About this exercise | Show every line below where "tile" can be found.

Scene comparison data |
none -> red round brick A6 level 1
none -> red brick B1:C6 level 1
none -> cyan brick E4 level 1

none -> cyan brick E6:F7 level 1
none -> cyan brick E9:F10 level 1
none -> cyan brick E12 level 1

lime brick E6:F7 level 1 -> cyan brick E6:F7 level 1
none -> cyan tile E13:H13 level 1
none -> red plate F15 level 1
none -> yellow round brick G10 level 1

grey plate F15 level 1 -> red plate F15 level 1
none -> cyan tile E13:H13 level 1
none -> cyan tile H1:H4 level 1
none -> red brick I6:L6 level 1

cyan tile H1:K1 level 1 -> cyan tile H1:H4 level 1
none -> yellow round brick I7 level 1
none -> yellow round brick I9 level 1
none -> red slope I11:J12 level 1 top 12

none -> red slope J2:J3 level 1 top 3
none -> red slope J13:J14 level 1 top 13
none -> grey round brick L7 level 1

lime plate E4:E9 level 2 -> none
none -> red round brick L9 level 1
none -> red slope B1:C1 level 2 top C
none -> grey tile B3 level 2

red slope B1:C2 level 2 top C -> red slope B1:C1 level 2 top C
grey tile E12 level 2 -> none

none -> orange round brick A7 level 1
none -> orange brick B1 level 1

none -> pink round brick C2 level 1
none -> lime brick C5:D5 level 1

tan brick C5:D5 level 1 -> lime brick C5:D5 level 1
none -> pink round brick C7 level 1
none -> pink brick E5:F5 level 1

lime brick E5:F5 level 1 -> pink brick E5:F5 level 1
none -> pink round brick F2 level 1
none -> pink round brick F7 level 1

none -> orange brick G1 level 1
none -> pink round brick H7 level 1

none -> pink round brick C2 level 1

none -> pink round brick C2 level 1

Answer below |
none -> cyan tile E13:H13 level 1
none -> cyan tile E13:H13 level 1
none -> cyan tile H1:H4 level 1
cyan tile H1:K1 level 1 -> cyan tile H1:H4 level 1
none -> grey tile B3 level 2
grey tile E12 level 2 -> none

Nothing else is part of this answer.